* **TASK OBJECTIVE**: Write out every line exactly, from the first line of the records below through the line that contains "The BROWN PEAR".

[Records from a data source]
|---|
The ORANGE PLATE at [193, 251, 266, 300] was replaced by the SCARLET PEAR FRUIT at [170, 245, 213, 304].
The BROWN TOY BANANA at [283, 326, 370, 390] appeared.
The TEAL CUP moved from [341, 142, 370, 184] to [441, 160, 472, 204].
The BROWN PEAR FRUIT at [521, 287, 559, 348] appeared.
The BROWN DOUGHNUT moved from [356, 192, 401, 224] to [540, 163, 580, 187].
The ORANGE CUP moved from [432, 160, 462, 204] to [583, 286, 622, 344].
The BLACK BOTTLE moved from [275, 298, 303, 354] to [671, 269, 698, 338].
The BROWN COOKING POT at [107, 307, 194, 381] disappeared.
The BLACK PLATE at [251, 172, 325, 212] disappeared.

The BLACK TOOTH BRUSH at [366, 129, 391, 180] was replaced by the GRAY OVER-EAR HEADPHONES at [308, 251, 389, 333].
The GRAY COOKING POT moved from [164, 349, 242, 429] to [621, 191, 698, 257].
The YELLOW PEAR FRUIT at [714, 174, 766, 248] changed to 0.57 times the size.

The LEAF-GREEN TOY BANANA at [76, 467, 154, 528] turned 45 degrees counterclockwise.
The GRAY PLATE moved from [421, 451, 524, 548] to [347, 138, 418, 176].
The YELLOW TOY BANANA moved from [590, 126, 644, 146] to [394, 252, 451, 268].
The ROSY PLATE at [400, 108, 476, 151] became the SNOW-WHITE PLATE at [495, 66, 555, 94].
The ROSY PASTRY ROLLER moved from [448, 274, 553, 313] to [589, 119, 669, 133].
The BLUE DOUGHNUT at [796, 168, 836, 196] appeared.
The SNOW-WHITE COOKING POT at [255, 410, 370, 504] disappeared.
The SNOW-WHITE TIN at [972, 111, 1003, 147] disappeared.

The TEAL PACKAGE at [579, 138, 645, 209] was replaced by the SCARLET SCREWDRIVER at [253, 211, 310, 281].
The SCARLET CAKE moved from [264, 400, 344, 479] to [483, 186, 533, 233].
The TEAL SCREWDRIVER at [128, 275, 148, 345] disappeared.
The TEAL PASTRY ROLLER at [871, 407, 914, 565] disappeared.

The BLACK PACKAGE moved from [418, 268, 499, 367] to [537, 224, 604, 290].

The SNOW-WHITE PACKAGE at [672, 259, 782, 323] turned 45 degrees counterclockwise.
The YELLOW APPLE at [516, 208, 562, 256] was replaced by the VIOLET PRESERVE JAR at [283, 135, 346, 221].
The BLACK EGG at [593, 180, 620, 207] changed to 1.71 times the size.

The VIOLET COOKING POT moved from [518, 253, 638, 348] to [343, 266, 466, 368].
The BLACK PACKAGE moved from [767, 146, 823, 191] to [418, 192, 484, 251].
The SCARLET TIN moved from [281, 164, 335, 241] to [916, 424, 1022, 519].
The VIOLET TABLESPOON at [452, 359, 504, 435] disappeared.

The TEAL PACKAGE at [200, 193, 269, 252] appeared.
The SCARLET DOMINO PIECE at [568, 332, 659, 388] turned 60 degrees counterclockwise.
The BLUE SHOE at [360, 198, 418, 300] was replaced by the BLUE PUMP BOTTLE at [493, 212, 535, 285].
|---|
* **EXERCISE SOLUTION**:
The ORANGE PLATE at [193, 251, 266, 300] was replaced by the SCARLET PEAR FRUIT at [170, 245, 213, 304].
The BROWN TOY BANANA at [283, 326, 370, 390] appeared.
The TEAL CUP moved from [341, 142, 370, 184] to [441, 160, 472, 204].
The BROWN PEAR FRUIT at [521, 287, 559, 348] appeared.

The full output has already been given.